INFORMATION SUPPLIED: Begin
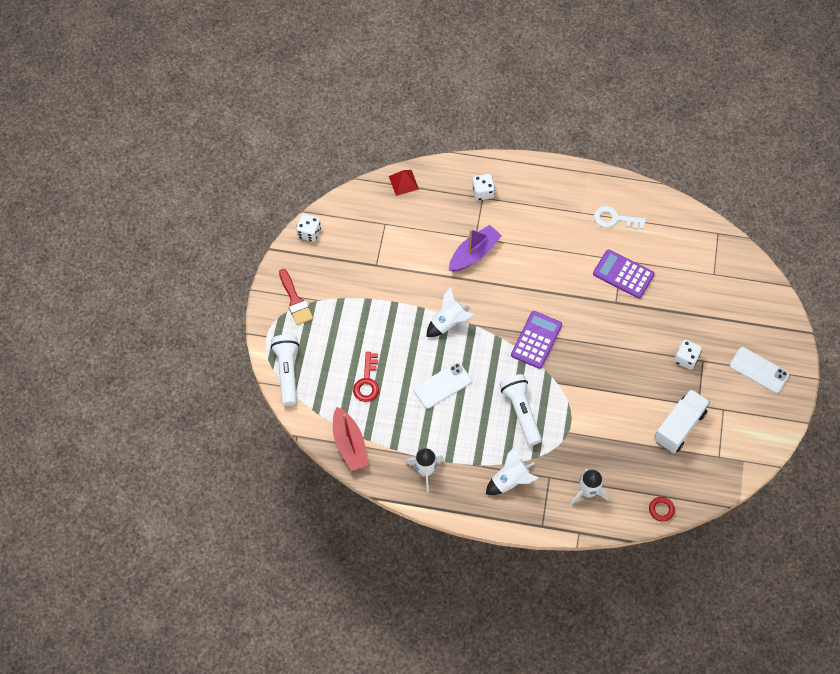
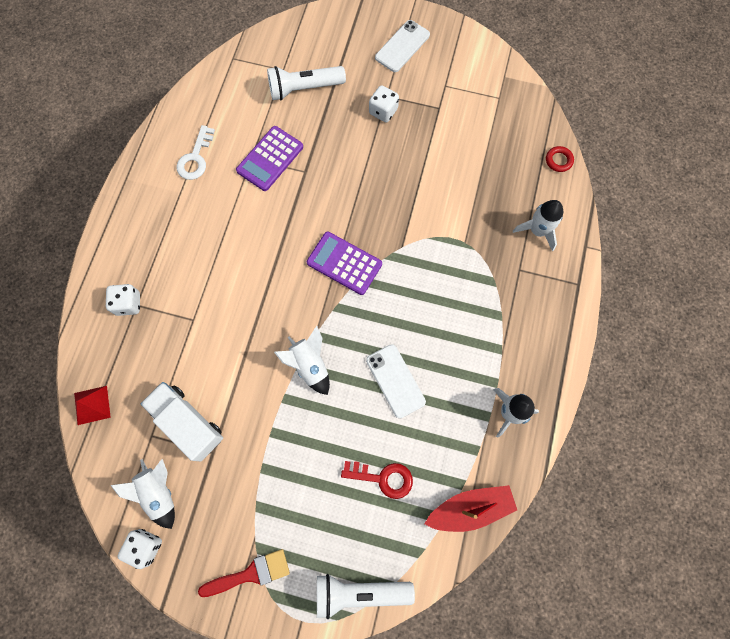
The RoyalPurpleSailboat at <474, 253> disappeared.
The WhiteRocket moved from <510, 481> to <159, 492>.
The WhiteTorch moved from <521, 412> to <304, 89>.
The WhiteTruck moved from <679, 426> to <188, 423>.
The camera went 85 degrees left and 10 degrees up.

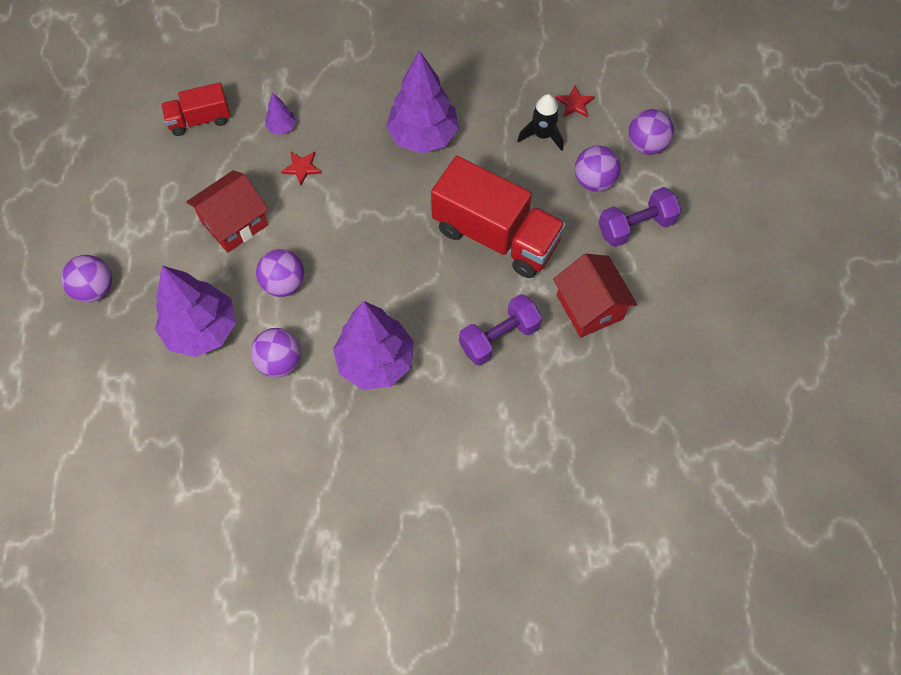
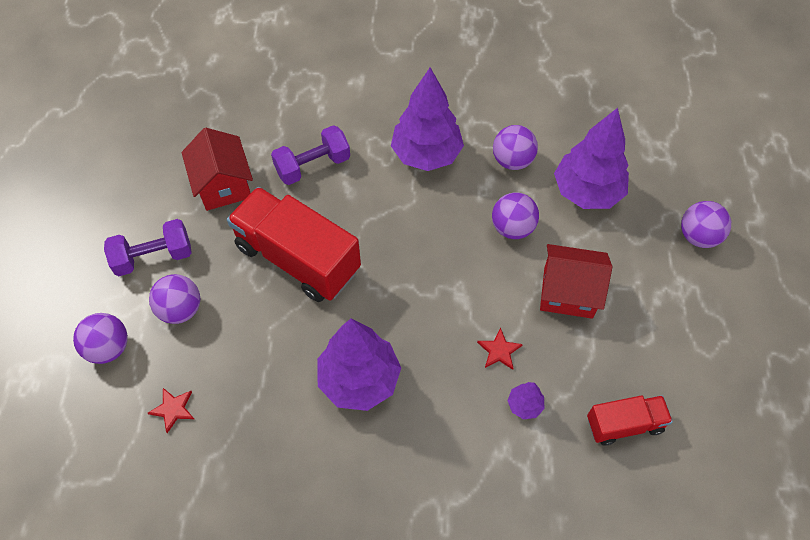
The JetBlackRocket at <542, 135> disappeared.
The CrimsonHouse at <234, 223> turned 45 degrees clockwise.
The camera went 175 degrees left and 5 degrees down.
INFORMATION SUPPLIED: End
• _TASK BRIEF_: Write out exactly the lines from the one with "The JetBlackRocket at <542, 135> disappeared." through the end of the records above, both ends included, and leave out all other lines.

• _PROBLEM SOLUTION_:
The JetBlackRocket at <542, 135> disappeared.
The CrimsonHouse at <234, 223> turned 45 degrees clockwise.
The camera went 175 degrees left and 5 degrees down.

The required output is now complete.